• [TASK DESCRIPTION] Every entry below is to be copied word for word, with its pictures removed.

(Saved data entries)
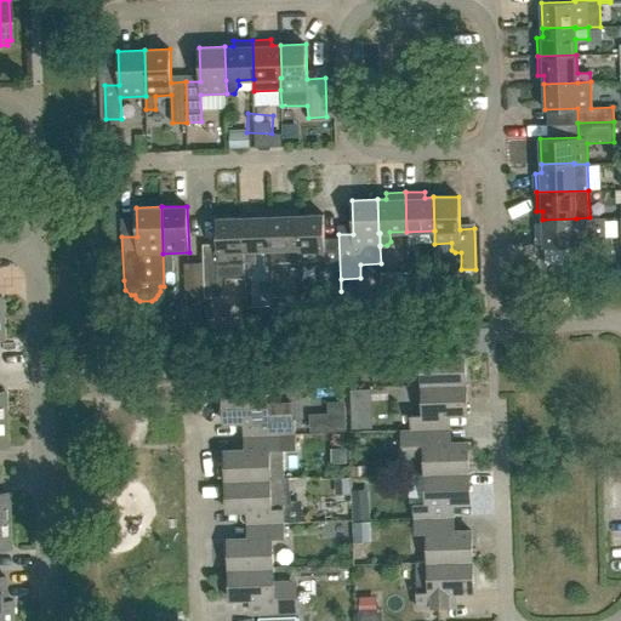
[(256,263),(255,250),(271,250),(269,210),(251,211),(251,216),(243,217),(244,250),(244,263),(256,263)]
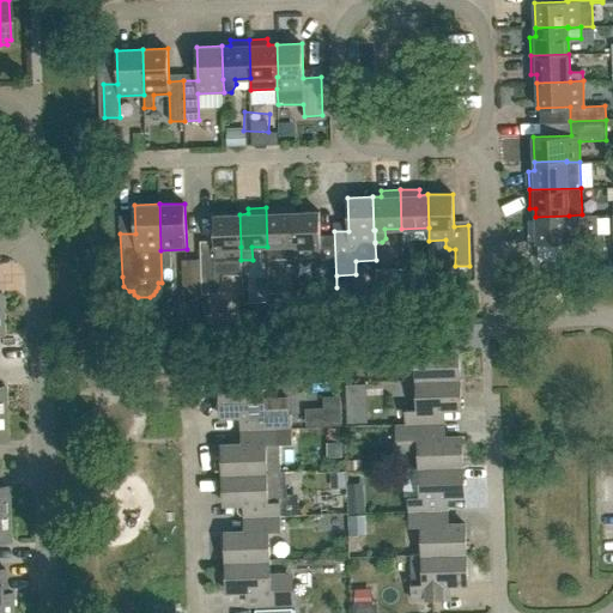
[(285,212),(285,207),(266,207),(267,247),(268,259),(295,259),(295,246),(296,246),(295,212),(285,212)]
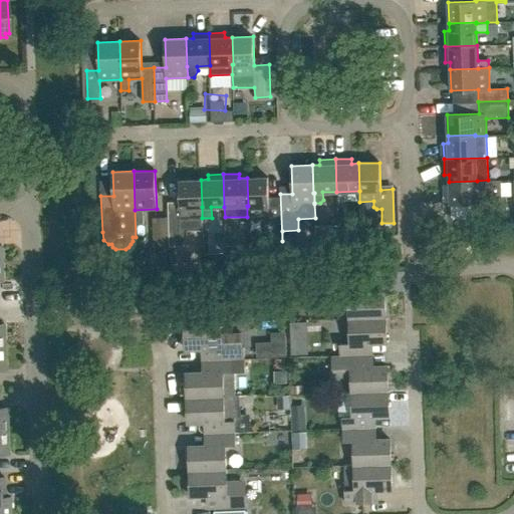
[(269,205),(268,177),(247,178),(248,206),(247,206),(247,217),(264,216),(265,242),(282,241),(280,194),(280,205),(269,205)]
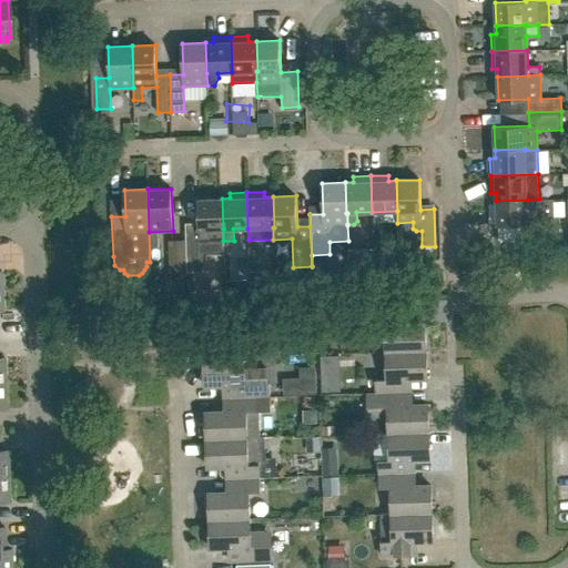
[(224,255),(224,241),(223,241),(223,229),(222,199),(198,200),(199,230),(185,231),(186,272),(200,272),(206,261),(206,255),(224,255)]
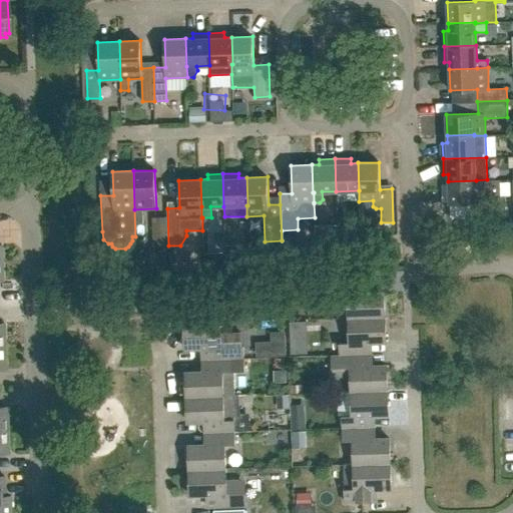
[(449,202),(476,202),(477,214),(506,213),(505,196),(500,196),(500,179),(487,180),(487,179),(476,180),(448,181),(449,202)]
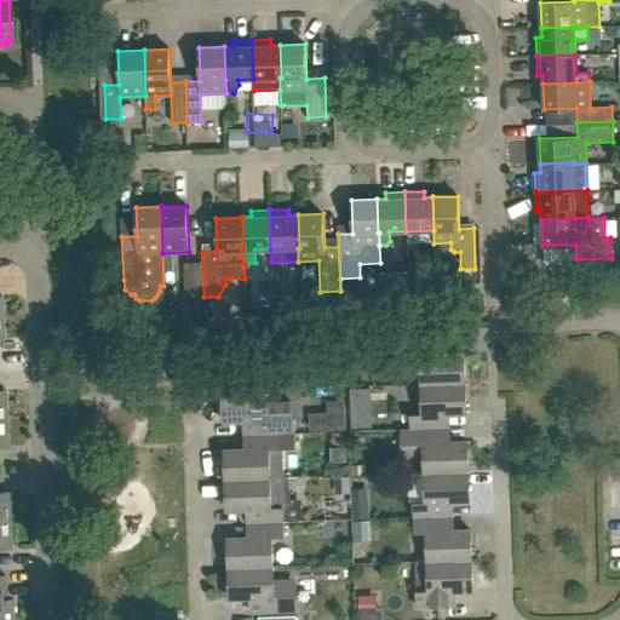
[(184,263),(184,302),(204,302),(202,262),(184,263)]
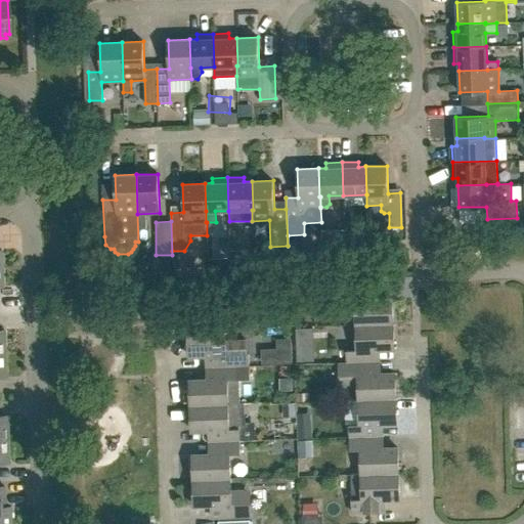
[(249,273),(249,272),(249,250),(231,251),(231,274),(249,273)]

• [ANSWER BOX]
[(256,263),(255,250),(271,250),(269,210),(251,211),(251,216),(243,217),(244,250),(244,263),(256,263)]
[(285,212),(285,207),(266,207),(267,247),(268,259),(295,259),(295,246),(296,246),(295,212),(285,212)]
[(269,205),(268,177),(247,178),(248,206),(247,206),(247,217),(264,216),(265,242),(282,241),(280,194),(280,205),(269,205)]
[(224,255),(224,241),(223,241),(223,229),(222,199),(198,200),(199,230),(185,231),(186,272),(200,272),(206,261),(206,255),(224,255)]
[(449,202),(476,202),(477,214),(506,213),(505,196),(500,196),(500,179),(487,180),(487,179),(476,180),(448,181),(449,202)]
[(184,263),(184,302),(204,302),(202,262),(184,263)]
[(249,273),(249,272),(249,250),(231,251),(231,274),(249,273)]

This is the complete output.